What the exercise asks:
Take the line with "camera: 40 degrees left, 30 degrees up" as the first line and the last line of the data as the final one. Write out those lines exactly, and no others.

[Stored items]
>>>>
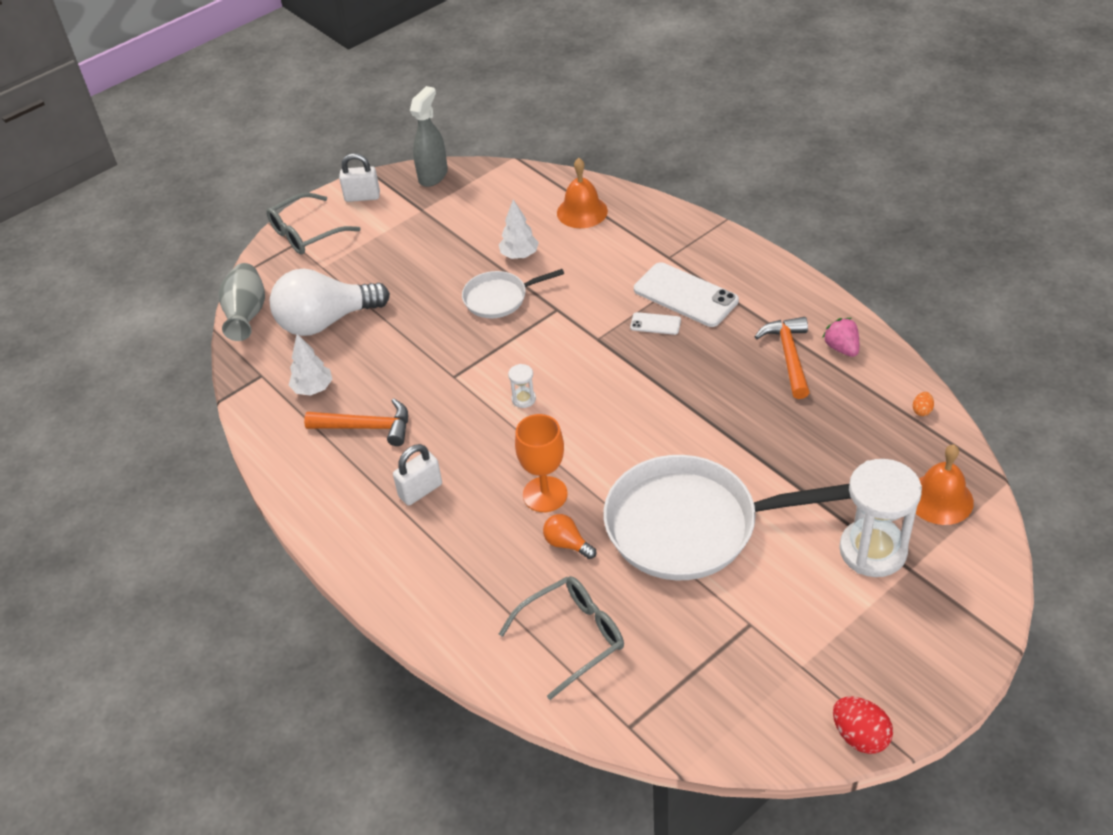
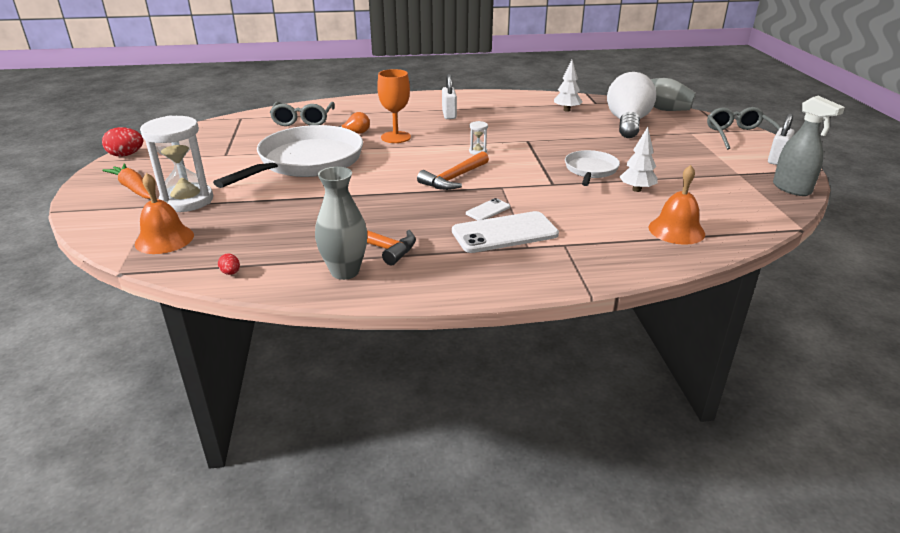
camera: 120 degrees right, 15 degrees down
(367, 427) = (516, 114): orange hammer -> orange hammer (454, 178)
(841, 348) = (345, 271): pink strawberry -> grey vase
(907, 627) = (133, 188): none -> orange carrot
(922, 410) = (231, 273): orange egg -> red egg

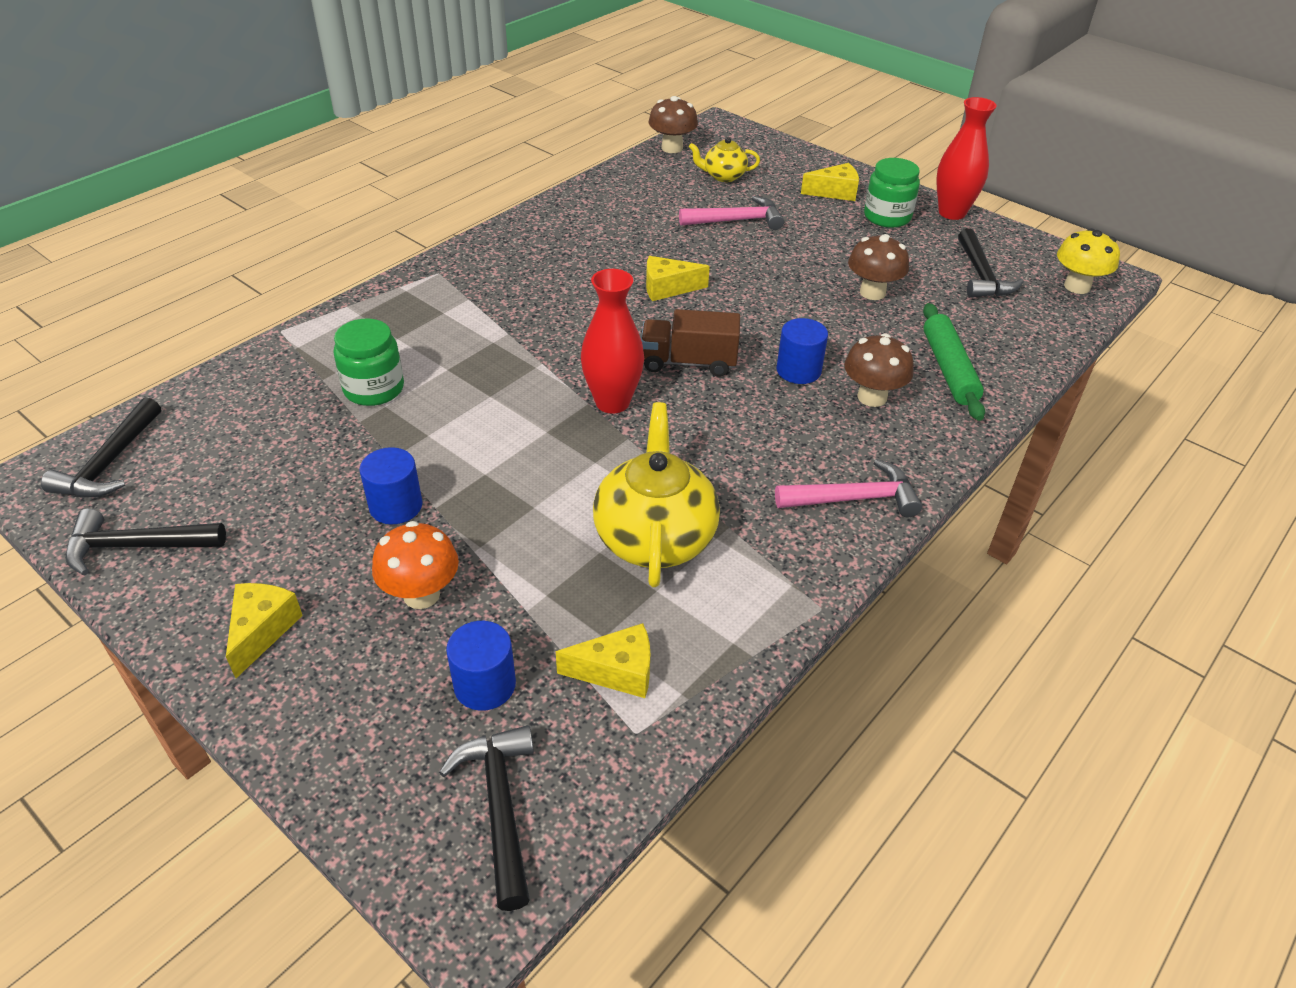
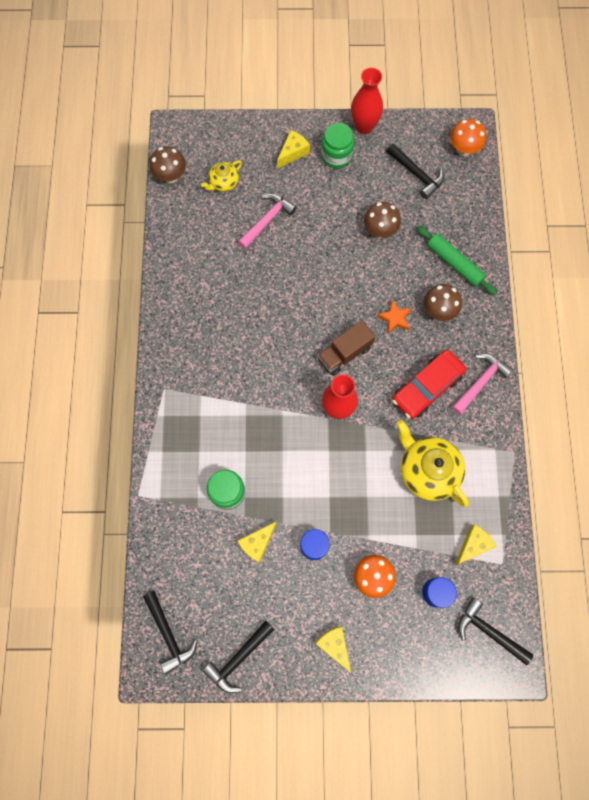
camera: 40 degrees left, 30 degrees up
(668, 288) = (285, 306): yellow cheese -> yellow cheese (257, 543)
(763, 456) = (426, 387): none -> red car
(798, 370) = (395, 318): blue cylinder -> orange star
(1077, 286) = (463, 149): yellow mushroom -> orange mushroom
<<<<
Your solution:
camera: 40 degrees left, 30 degrees up
(668, 288) = (285, 306): yellow cheese -> yellow cheese (257, 543)
(763, 456) = (426, 387): none -> red car
(798, 370) = (395, 318): blue cylinder -> orange star
(1077, 286) = (463, 149): yellow mushroom -> orange mushroom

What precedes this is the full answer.